*** DATA

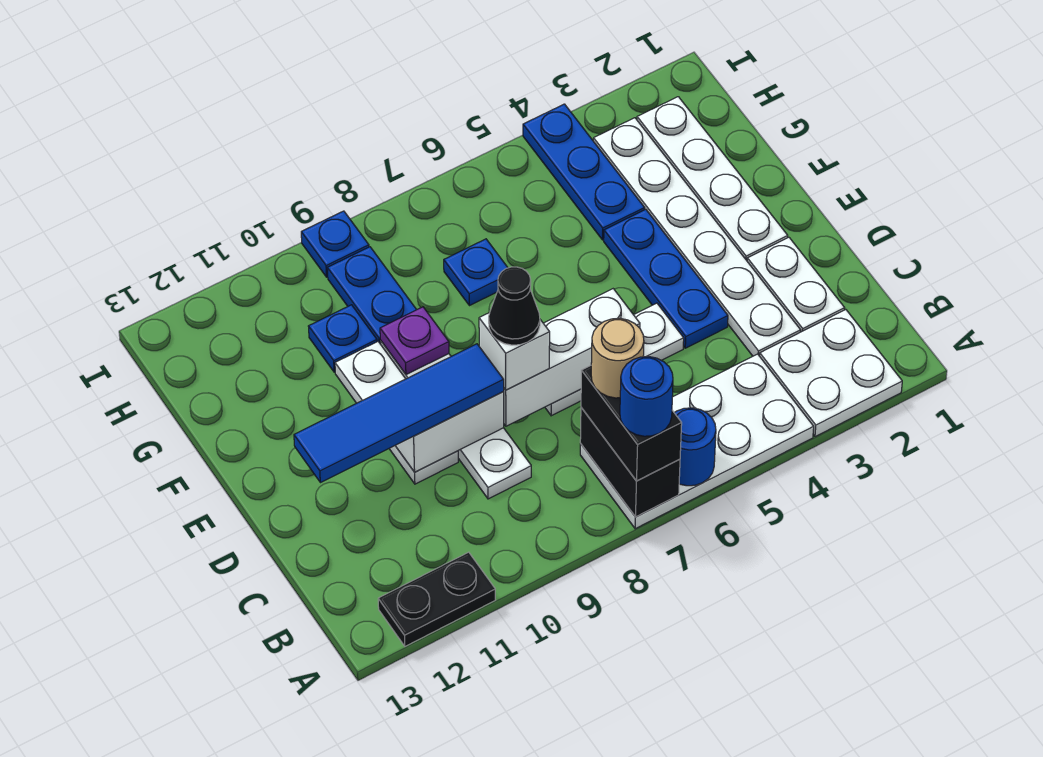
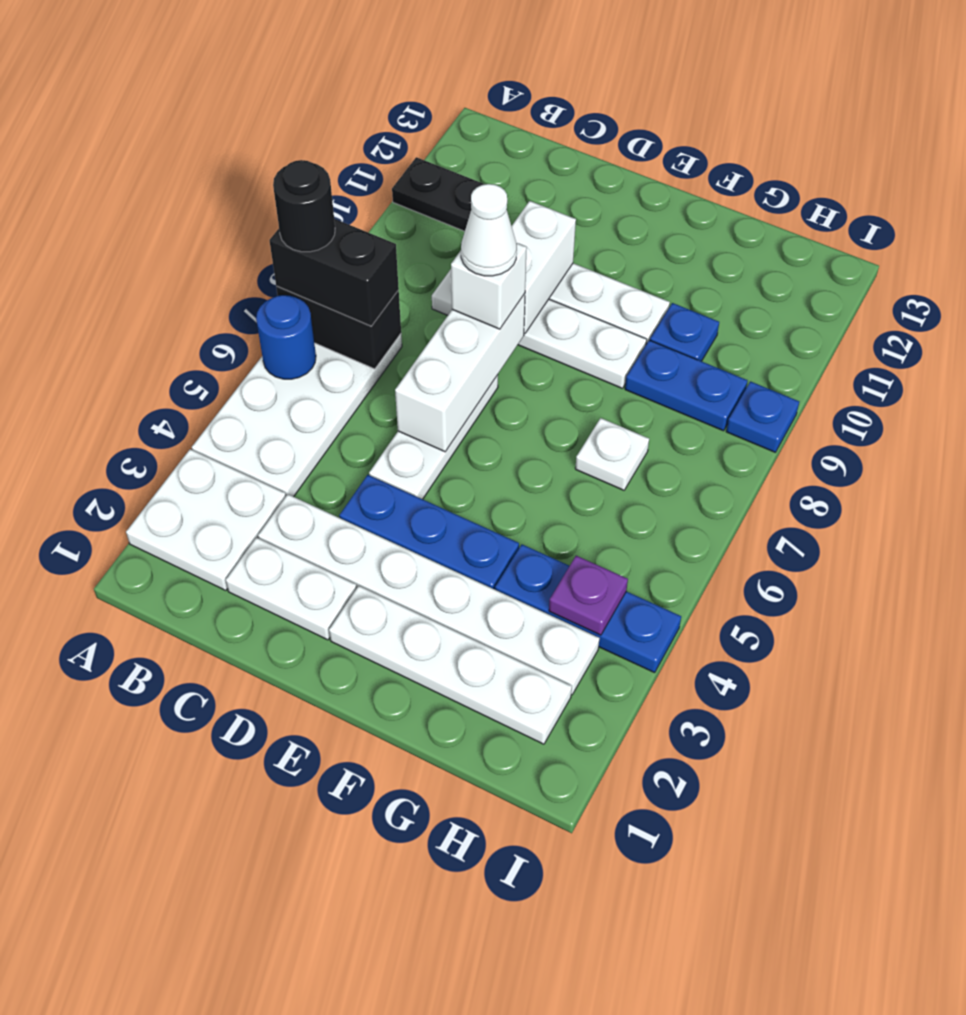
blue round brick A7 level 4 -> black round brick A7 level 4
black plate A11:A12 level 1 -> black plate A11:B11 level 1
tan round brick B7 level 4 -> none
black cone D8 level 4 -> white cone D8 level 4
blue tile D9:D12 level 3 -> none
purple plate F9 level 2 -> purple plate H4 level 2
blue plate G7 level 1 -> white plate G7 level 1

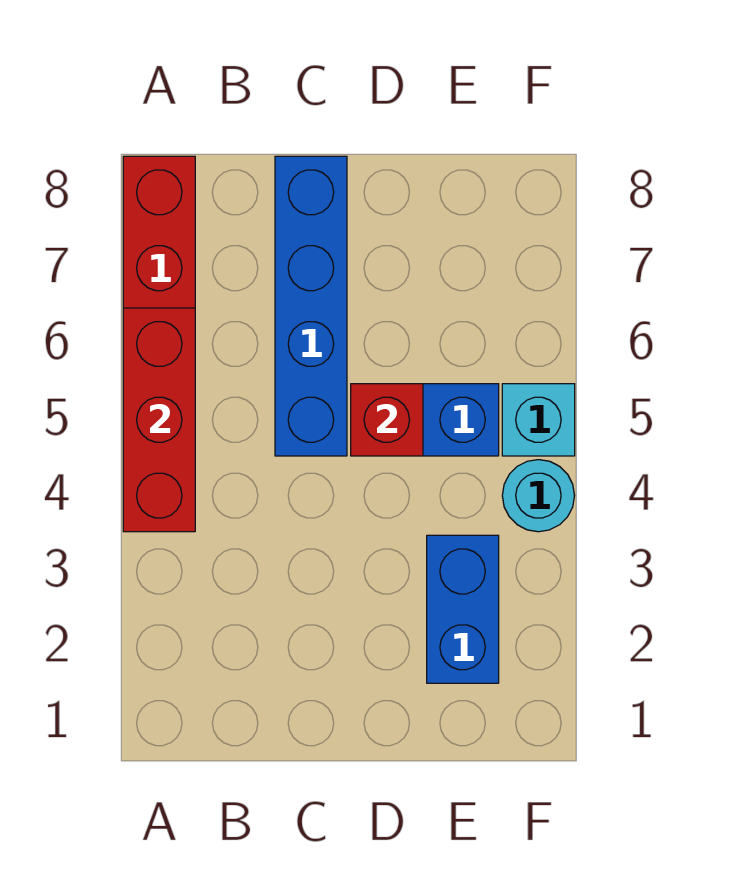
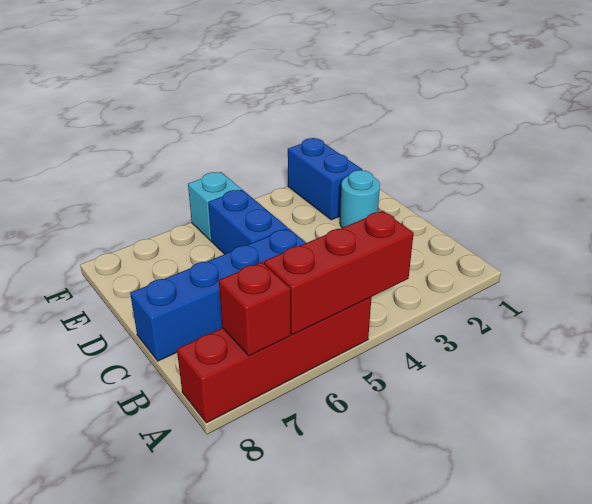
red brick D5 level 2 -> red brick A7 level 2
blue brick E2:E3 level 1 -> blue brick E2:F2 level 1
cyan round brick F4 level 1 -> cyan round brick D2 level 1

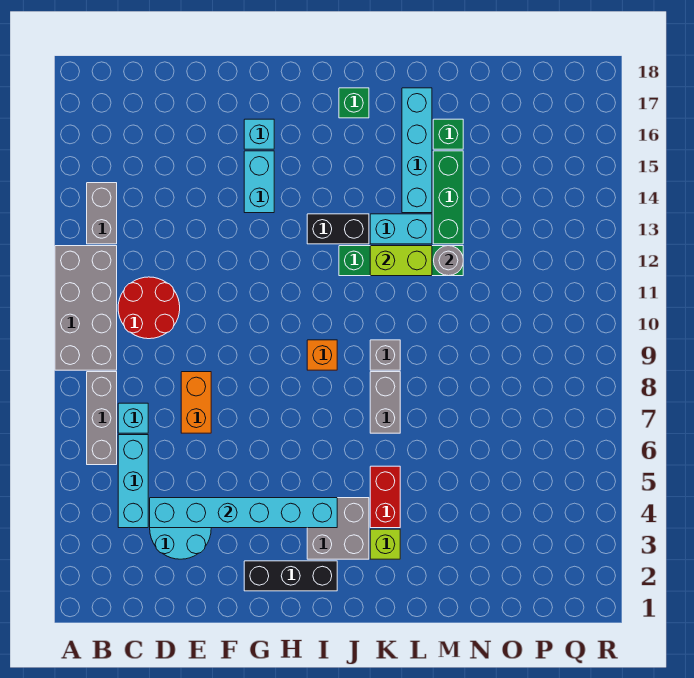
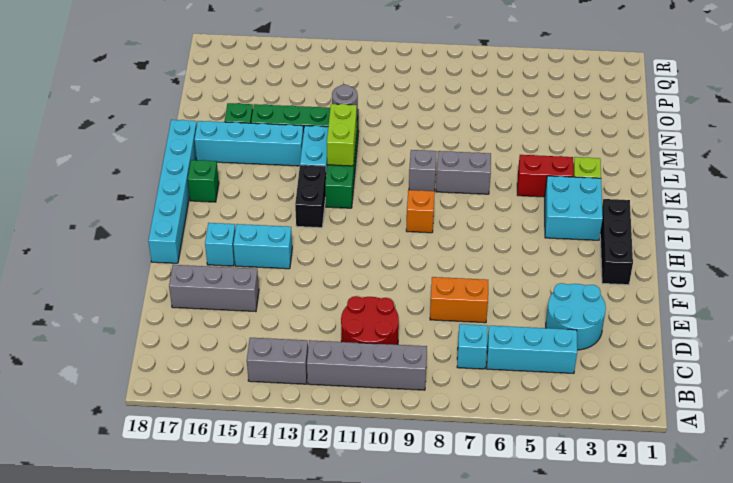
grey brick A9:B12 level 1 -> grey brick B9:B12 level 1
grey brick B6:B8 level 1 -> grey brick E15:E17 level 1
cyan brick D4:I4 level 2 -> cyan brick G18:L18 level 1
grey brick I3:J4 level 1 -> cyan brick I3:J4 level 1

******

The line holding "black cone D8" starts the copy and the line holding "grey brick A9:B12" ends it. Repeat those two lines above and all between them exactly, leaving out pictures.

■ RESPONSE TO THIS TASK
black cone D8 level 4 -> white cone D8 level 4
blue tile D9:D12 level 3 -> none
purple plate F9 level 2 -> purple plate H4 level 2
blue plate G7 level 1 -> white plate G7 level 1

red brick D5 level 2 -> red brick A7 level 2
blue brick E2:E3 level 1 -> blue brick E2:F2 level 1
cyan round brick F4 level 1 -> cyan round brick D2 level 1

grey brick A9:B12 level 1 -> grey brick B9:B12 level 1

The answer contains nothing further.